Data below
+--

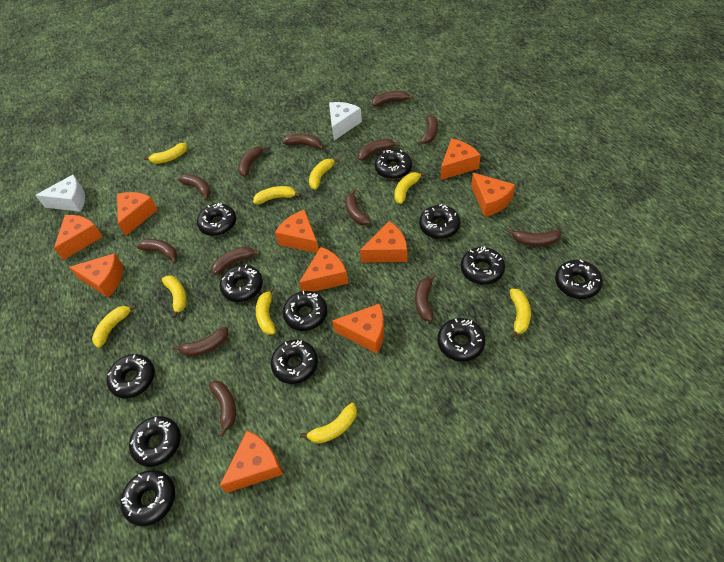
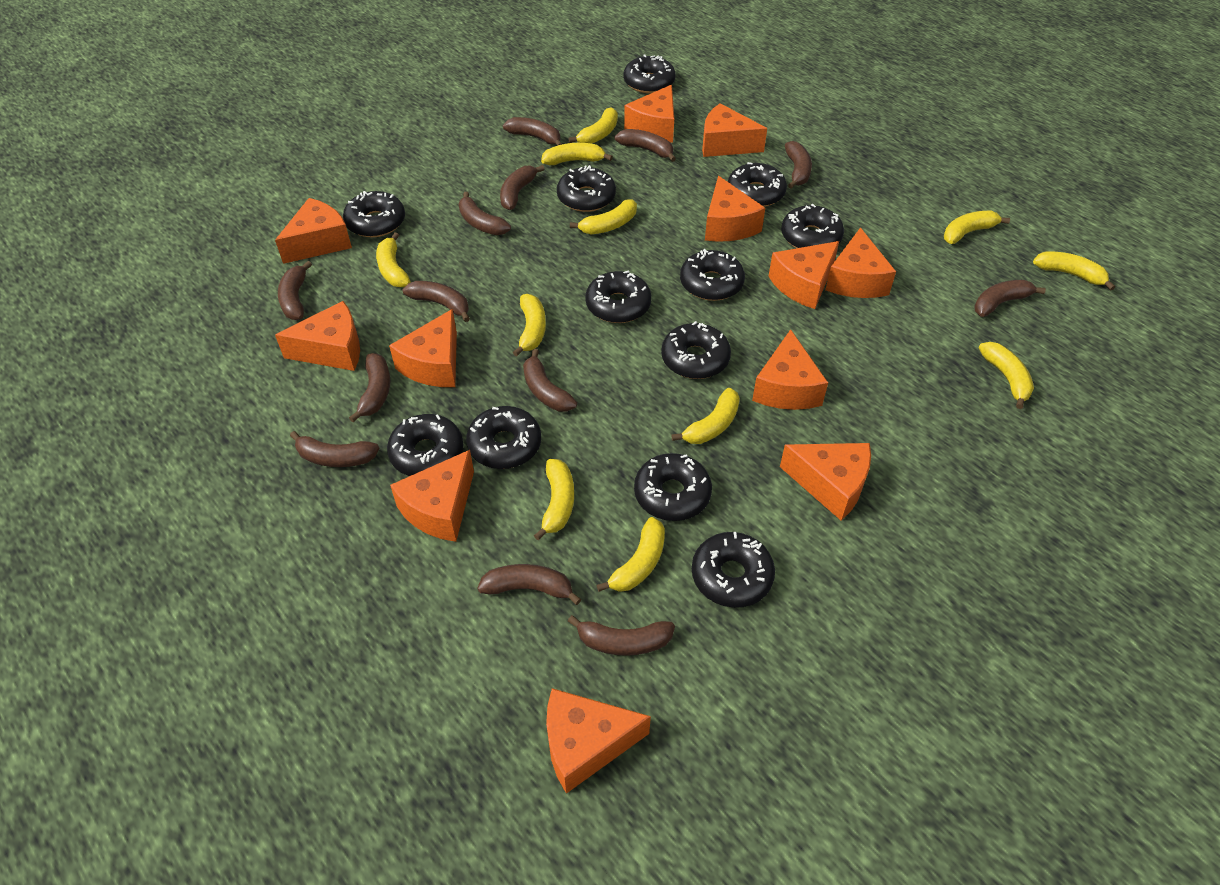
orange cheese: 10 -> 12
white cheese: 2 -> 0
yellow banana: 9 -> 11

+--

Prompt
Copy the material shown above in full and exactly. Skip the pictures.

Task solution
orange cheese: 10 -> 12
white cheese: 2 -> 0
yellow banana: 9 -> 11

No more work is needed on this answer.